■ **What is required**
Edit the part of the listing that opens with the line containing "sub-24 m fragments." and runs through the end of the listing, putting "midline" in place of "centreline" and leaving everything else unchanged. Give back only those lines.

Rows from a dataset:

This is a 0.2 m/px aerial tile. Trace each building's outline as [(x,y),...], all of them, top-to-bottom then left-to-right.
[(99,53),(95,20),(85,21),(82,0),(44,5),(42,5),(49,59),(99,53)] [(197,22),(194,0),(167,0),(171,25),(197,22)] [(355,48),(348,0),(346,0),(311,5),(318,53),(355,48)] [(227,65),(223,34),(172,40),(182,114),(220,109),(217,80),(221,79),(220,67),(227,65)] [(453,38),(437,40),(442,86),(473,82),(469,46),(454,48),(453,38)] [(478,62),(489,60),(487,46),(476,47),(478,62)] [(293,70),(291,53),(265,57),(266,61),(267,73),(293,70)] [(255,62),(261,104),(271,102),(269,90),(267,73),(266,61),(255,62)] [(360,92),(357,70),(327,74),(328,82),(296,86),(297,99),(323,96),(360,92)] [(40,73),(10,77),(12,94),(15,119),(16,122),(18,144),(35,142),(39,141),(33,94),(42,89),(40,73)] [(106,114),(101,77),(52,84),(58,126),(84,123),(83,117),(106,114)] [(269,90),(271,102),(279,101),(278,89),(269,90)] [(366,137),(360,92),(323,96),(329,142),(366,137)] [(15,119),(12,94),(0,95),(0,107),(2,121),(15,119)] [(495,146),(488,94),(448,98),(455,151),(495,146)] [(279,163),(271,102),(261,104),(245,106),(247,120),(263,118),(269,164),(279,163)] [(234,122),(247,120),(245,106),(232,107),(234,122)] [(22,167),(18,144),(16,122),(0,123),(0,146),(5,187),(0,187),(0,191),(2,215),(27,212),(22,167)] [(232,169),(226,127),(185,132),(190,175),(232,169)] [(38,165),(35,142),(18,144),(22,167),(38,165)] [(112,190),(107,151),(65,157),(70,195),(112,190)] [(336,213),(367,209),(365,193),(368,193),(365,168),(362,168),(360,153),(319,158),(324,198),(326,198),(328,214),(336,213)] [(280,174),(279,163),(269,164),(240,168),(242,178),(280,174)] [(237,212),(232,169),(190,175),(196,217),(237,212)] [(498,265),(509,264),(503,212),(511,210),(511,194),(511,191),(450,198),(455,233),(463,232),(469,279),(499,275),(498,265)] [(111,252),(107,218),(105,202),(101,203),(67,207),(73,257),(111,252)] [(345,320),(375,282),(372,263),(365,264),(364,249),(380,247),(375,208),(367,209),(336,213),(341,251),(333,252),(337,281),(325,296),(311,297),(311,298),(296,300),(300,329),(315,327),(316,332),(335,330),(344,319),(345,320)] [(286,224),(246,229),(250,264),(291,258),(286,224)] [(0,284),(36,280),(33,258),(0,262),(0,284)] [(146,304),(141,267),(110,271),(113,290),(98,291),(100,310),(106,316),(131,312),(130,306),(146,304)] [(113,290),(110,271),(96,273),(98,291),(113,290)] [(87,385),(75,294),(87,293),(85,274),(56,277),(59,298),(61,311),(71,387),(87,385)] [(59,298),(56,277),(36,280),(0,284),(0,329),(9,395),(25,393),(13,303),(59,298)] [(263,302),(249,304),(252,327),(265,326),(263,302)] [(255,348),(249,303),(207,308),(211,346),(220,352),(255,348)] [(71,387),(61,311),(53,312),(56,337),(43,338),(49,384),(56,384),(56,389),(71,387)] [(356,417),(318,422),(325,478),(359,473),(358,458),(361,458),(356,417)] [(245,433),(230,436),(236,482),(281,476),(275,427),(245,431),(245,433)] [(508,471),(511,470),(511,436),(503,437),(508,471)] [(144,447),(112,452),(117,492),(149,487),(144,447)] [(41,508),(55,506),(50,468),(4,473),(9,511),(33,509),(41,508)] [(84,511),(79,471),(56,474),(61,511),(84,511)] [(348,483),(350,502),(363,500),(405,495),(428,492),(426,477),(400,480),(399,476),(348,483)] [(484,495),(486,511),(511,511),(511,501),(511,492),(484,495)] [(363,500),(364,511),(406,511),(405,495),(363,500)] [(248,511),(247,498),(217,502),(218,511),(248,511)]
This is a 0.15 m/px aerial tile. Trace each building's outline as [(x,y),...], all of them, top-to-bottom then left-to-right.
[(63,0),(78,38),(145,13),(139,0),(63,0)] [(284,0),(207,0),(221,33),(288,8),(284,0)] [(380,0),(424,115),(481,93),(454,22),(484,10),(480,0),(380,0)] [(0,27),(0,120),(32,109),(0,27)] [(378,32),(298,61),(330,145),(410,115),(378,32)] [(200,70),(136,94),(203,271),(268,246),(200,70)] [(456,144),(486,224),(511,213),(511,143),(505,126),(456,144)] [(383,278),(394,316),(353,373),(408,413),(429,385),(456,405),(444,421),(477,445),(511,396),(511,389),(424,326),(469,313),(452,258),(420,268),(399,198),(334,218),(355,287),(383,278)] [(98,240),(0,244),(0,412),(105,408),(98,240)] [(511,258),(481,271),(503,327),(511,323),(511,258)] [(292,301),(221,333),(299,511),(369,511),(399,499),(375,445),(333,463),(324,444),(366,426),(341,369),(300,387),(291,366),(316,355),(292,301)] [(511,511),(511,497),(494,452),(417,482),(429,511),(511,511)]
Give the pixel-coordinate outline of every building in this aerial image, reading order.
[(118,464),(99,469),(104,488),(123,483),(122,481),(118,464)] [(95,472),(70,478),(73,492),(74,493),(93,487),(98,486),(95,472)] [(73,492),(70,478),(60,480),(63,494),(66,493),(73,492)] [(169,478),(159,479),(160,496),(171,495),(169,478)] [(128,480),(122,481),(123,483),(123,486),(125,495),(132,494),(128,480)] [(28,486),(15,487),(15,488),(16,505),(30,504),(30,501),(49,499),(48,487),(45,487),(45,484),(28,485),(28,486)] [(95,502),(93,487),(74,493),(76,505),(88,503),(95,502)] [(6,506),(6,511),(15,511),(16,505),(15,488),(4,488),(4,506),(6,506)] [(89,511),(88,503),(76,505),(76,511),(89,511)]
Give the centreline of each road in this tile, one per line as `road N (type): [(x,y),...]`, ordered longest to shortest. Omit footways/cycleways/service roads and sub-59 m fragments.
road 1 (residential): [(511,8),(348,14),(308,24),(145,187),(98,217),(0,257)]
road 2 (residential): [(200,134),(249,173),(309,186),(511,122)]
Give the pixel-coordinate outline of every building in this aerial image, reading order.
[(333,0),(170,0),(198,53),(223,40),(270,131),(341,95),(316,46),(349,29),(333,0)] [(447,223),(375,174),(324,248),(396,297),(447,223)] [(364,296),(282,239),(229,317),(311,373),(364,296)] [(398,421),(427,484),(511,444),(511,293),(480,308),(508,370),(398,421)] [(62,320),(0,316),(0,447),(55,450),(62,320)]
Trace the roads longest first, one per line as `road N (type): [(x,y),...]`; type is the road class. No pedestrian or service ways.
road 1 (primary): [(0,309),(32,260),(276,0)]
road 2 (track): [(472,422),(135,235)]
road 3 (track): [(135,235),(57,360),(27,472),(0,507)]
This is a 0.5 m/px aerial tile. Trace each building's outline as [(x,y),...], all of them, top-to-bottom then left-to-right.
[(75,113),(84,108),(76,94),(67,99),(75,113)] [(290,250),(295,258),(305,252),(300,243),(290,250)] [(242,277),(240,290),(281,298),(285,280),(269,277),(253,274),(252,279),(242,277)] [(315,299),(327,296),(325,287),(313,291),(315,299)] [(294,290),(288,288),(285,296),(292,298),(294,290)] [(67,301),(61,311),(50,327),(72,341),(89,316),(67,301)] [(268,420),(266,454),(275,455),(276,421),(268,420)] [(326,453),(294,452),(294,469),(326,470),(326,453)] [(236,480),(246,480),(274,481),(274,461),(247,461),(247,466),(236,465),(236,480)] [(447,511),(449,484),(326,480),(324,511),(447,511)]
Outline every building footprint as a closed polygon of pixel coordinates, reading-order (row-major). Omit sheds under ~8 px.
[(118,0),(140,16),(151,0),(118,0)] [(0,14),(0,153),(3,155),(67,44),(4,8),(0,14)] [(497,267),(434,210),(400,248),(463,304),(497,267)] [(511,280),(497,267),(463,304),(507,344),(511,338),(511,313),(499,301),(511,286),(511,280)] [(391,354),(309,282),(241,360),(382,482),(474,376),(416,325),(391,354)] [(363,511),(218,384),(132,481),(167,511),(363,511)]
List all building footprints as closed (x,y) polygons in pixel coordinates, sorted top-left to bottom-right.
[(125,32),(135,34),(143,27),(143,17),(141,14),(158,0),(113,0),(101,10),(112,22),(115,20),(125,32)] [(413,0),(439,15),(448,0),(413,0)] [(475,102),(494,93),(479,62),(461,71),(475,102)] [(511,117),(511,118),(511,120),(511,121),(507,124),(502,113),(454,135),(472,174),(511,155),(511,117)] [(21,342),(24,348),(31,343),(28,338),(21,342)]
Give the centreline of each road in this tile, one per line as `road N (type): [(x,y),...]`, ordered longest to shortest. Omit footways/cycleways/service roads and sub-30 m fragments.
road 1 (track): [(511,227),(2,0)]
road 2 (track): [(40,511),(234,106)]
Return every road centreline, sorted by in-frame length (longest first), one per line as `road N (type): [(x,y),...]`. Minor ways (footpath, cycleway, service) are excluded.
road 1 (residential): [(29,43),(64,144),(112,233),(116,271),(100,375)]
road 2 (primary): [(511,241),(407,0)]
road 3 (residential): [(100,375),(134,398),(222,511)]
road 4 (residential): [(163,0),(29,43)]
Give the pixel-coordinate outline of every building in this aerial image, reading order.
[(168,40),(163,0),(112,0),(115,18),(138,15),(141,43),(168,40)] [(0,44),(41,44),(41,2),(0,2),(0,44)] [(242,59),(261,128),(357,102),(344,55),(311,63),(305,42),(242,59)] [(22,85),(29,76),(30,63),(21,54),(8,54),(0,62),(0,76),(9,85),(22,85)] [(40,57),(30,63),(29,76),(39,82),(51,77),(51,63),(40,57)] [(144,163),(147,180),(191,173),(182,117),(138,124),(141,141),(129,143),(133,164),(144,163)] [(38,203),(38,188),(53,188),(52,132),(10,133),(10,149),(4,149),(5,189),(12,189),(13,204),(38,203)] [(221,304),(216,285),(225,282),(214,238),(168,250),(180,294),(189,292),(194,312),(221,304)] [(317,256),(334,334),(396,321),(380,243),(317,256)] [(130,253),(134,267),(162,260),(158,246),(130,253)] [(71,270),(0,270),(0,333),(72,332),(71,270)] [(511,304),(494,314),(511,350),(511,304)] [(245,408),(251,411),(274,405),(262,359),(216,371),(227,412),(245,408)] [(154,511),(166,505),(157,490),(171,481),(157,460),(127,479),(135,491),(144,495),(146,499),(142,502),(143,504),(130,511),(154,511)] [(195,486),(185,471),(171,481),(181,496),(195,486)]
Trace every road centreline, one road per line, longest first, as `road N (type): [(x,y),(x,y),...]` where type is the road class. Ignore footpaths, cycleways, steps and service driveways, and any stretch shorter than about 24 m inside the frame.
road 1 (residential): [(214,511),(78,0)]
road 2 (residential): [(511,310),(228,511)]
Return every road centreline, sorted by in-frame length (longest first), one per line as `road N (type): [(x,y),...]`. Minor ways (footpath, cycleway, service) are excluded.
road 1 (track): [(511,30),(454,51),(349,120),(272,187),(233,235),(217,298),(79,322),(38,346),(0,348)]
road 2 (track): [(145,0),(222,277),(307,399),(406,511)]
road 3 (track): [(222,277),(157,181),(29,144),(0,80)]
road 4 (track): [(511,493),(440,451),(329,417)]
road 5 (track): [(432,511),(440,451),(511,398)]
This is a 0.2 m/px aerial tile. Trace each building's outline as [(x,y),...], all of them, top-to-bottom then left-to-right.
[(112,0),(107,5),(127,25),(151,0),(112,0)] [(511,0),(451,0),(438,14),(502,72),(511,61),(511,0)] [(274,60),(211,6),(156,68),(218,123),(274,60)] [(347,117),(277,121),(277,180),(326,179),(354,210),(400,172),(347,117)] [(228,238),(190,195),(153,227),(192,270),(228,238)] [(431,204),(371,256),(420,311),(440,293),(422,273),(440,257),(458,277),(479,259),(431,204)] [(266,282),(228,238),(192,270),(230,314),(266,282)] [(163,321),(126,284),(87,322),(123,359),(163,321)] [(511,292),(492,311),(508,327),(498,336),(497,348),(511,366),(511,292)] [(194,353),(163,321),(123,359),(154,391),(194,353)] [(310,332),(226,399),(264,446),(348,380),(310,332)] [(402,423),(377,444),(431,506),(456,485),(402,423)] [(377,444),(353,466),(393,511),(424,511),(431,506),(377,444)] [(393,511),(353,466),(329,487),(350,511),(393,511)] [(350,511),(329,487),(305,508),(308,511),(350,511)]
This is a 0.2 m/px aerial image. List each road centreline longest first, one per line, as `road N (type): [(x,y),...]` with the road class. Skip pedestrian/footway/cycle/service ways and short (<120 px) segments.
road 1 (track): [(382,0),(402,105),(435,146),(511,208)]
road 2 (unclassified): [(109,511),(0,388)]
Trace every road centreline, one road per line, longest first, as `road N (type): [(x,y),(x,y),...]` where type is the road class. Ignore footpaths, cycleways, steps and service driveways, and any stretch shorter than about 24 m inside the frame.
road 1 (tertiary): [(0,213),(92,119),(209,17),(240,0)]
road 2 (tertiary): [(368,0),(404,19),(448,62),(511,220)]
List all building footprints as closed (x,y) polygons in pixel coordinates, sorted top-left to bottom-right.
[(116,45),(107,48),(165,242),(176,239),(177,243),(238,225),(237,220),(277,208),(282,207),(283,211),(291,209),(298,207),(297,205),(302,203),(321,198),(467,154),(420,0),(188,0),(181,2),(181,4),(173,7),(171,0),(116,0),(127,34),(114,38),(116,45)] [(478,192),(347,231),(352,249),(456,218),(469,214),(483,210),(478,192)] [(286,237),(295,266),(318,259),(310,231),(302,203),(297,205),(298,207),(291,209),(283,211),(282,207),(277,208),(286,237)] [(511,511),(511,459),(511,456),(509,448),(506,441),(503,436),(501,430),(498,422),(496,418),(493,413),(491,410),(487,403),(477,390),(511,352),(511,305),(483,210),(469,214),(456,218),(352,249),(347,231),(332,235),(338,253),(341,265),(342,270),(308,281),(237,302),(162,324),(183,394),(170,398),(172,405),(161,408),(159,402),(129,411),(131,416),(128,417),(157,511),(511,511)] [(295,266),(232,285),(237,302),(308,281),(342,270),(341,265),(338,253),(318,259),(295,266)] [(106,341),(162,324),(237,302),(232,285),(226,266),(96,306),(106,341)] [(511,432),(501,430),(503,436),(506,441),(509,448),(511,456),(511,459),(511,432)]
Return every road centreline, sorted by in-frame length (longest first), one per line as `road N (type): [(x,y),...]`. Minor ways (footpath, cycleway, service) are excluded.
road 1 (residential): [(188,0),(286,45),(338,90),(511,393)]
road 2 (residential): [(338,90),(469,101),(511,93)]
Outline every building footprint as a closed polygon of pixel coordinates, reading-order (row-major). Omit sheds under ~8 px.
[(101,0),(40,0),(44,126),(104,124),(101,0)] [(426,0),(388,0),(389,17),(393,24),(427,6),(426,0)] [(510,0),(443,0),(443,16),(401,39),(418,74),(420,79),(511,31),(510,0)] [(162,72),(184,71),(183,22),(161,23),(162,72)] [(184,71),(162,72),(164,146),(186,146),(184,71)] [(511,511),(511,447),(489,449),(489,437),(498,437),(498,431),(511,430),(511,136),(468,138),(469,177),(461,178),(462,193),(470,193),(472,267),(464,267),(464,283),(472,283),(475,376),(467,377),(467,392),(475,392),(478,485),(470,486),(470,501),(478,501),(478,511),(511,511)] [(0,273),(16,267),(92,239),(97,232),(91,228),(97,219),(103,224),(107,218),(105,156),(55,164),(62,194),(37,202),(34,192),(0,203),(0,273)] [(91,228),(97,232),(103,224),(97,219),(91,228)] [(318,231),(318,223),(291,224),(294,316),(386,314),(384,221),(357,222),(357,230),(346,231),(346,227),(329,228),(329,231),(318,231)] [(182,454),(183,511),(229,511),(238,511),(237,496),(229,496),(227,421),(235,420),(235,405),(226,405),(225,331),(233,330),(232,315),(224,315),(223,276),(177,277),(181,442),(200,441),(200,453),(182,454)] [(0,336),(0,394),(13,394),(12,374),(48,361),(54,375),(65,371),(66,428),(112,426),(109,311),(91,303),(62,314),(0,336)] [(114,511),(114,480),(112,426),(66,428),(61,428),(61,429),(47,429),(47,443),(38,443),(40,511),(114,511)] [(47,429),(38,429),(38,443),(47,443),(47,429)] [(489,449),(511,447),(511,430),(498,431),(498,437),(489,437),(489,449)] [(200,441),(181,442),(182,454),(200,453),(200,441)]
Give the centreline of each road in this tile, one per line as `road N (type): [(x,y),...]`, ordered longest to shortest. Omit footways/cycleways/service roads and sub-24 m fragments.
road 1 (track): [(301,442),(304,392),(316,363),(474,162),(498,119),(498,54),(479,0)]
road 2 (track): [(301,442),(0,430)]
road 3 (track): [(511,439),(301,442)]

■ **Answer to the task**
Give the midline of each road in this tile, one per line as `road N (type): [(x,y),...]`, ordered longest to shortest. Omit footways/cycleways/service roads and sub-24 m fragments.
road 1 (track): [(301,442),(304,392),(316,363),(474,162),(498,119),(498,54),(479,0)]
road 2 (track): [(301,442),(0,430)]
road 3 (track): [(511,439),(301,442)]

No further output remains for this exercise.